***** Data provided

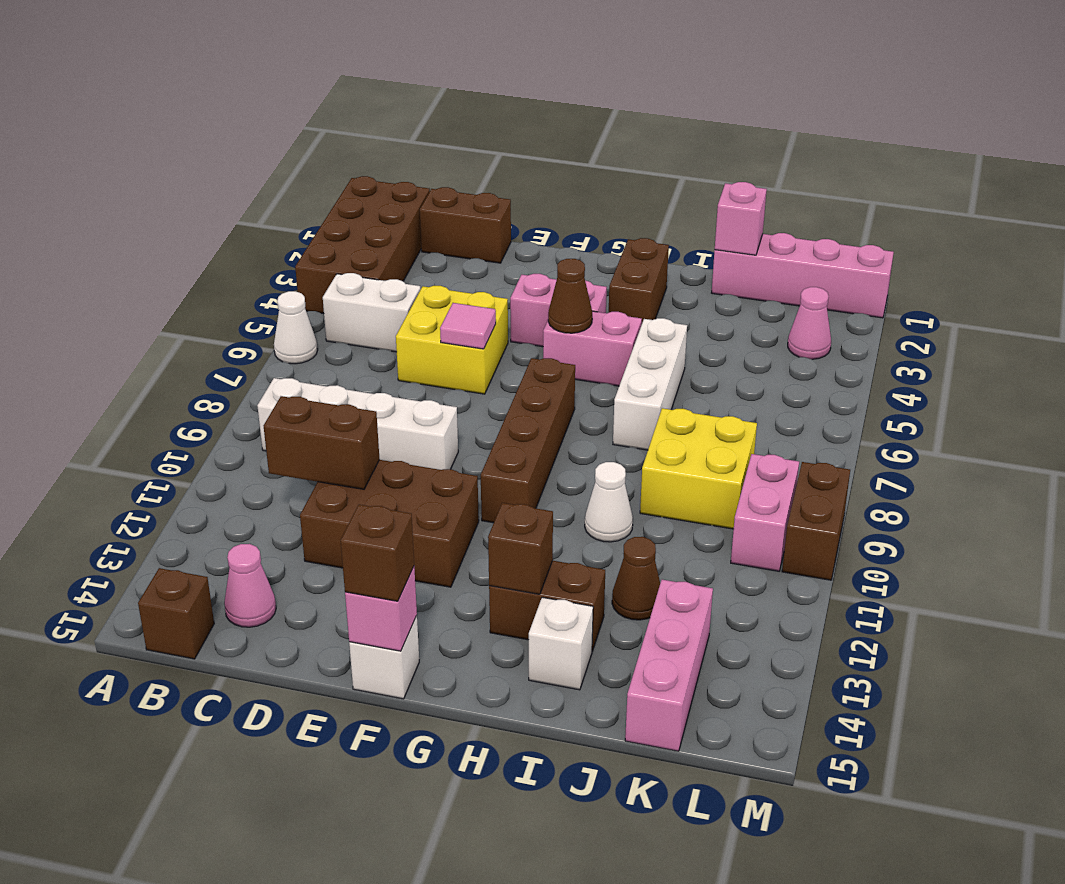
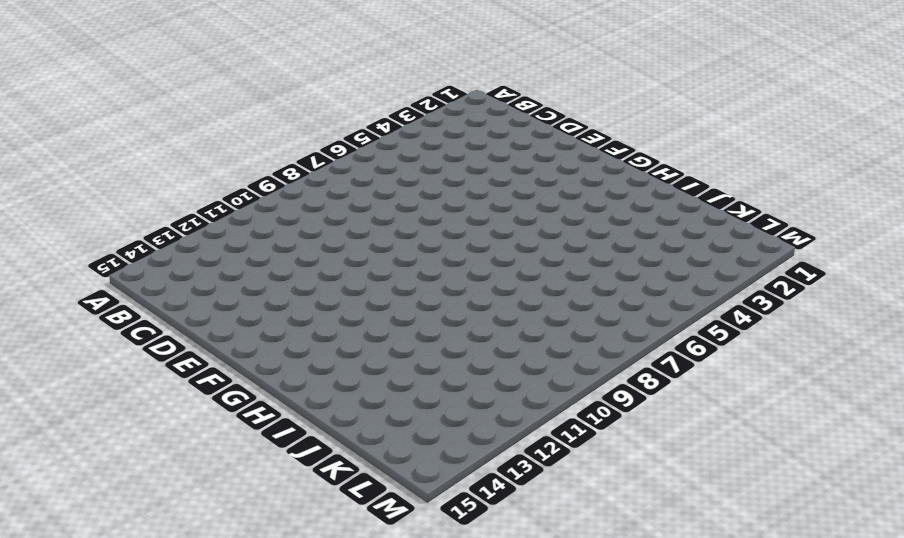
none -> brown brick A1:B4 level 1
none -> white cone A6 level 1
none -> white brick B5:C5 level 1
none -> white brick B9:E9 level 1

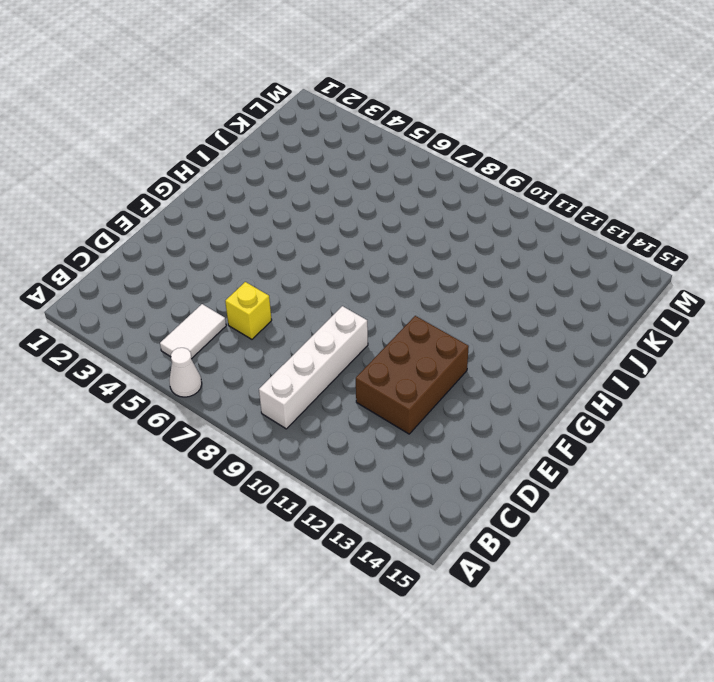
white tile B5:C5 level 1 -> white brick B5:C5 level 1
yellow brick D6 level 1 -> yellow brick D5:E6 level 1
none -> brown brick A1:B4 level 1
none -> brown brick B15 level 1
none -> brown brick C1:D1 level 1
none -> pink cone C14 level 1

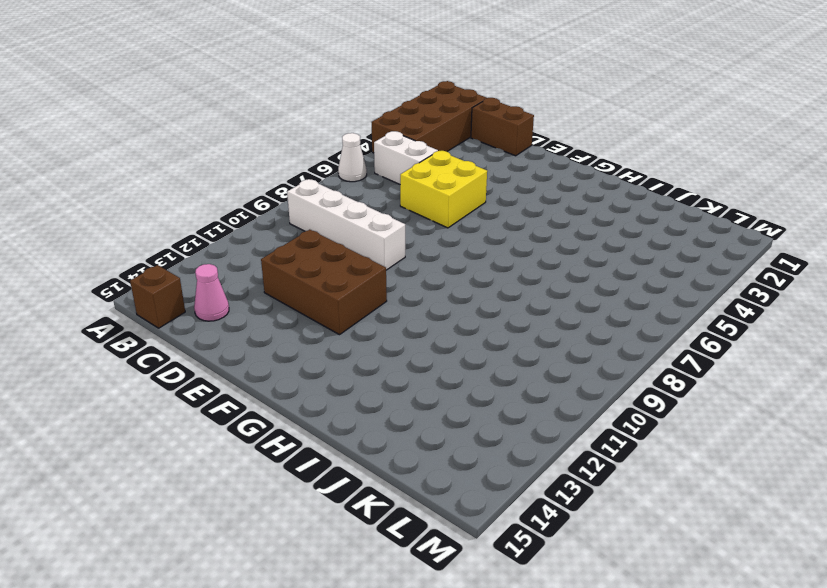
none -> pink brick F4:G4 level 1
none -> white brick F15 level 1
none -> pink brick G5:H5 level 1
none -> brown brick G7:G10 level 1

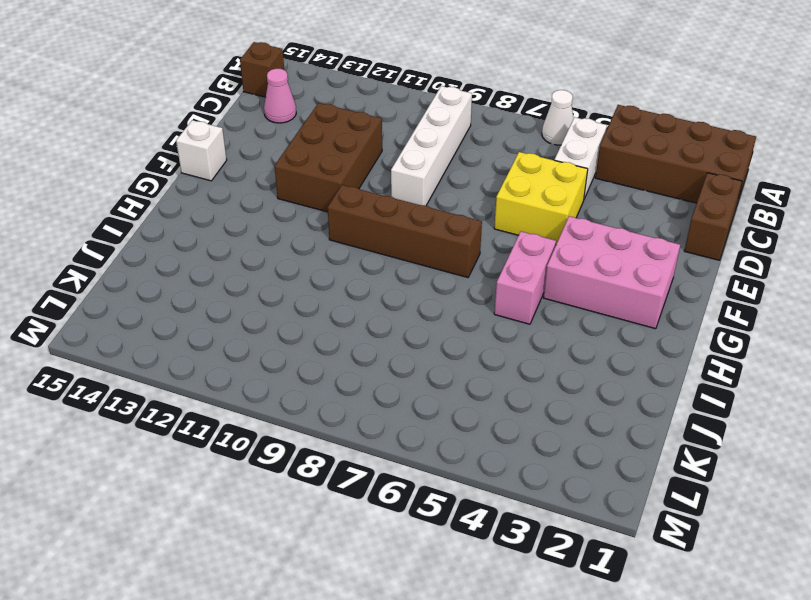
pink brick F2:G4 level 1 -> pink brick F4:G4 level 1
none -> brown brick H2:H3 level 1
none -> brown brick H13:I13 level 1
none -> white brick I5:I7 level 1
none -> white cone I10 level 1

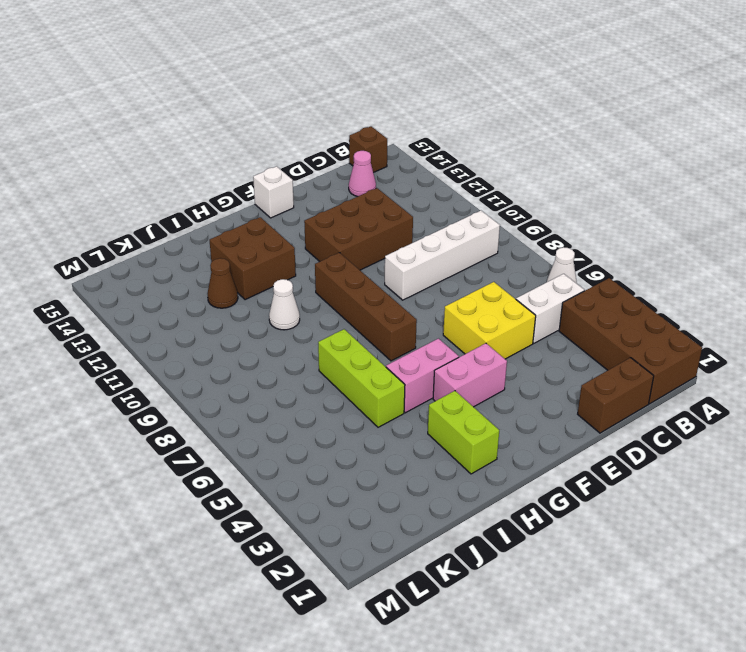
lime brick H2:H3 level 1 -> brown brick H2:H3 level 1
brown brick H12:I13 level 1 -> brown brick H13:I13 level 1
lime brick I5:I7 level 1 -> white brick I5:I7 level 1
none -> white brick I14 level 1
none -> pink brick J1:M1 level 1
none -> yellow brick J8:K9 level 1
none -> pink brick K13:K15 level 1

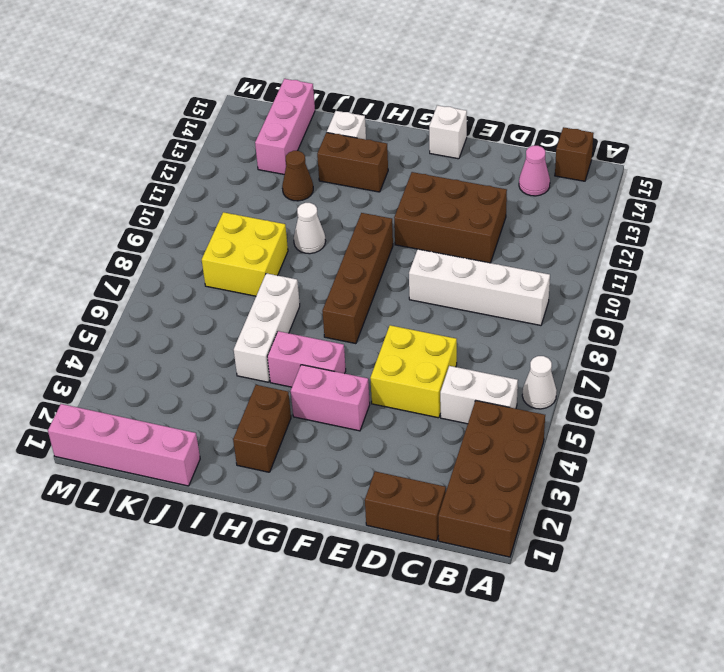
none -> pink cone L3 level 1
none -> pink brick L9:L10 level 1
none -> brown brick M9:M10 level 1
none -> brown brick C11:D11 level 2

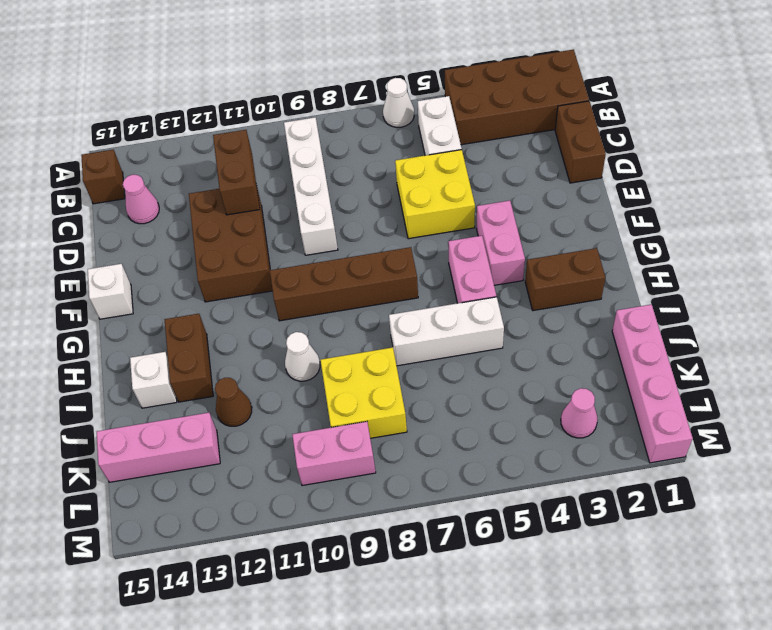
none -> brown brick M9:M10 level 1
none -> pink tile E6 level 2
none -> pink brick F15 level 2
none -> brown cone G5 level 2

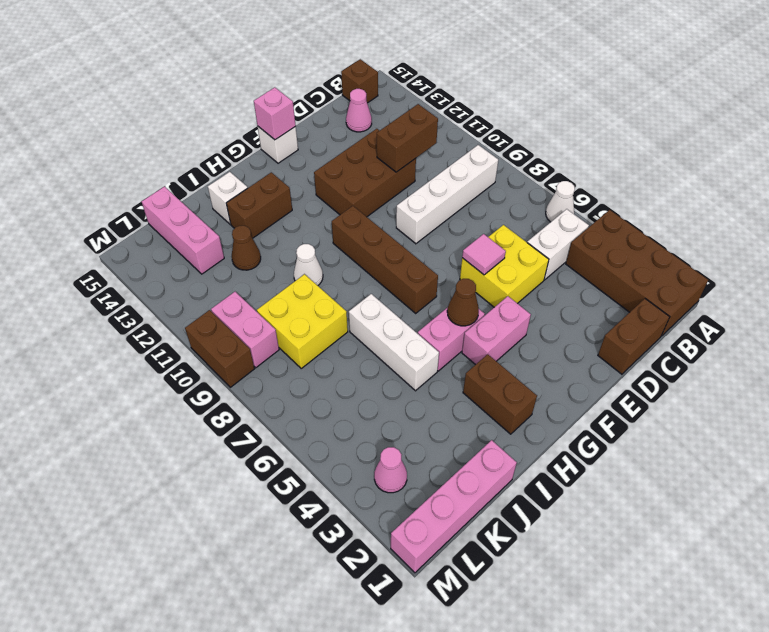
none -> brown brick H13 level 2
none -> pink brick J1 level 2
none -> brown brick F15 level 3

**********

*Your goal*
Could you reproduce every record above exactly, leaving out any pictures?

*Result below*
none -> brown brick A1:B4 level 1
none -> white cone A6 level 1
none -> white brick B5:C5 level 1
none -> white brick B9:E9 level 1

white tile B5:C5 level 1 -> white brick B5:C5 level 1
yellow brick D6 level 1 -> yellow brick D5:E6 level 1
none -> brown brick A1:B4 level 1
none -> brown brick B15 level 1
none -> brown brick C1:D1 level 1
none -> pink cone C14 level 1

none -> pink brick F4:G4 level 1
none -> white brick F15 level 1
none -> pink brick G5:H5 level 1
none -> brown brick G7:G10 level 1

pink brick F2:G4 level 1 -> pink brick F4:G4 level 1
none -> brown brick H2:H3 level 1
none -> brown brick H13:I13 level 1
none -> white brick I5:I7 level 1
none -> white cone I10 level 1

lime brick H2:H3 level 1 -> brown brick H2:H3 level 1
brown brick H12:I13 level 1 -> brown brick H13:I13 level 1
lime brick I5:I7 level 1 -> white brick I5:I7 level 1
none -> white brick I14 level 1
none -> pink brick J1:M1 level 1
none -> yellow brick J8:K9 level 1
none -> pink brick K13:K15 level 1

none -> pink cone L3 level 1
none -> pink brick L9:L10 level 1
none -> brown brick M9:M10 level 1
none -> brown brick C11:D11 level 2

none -> brown brick M9:M10 level 1
none -> pink tile E6 level 2
none -> pink brick F15 level 2
none -> brown cone G5 level 2

none -> brown brick H13 level 2
none -> pink brick J1 level 2
none -> brown brick F15 level 3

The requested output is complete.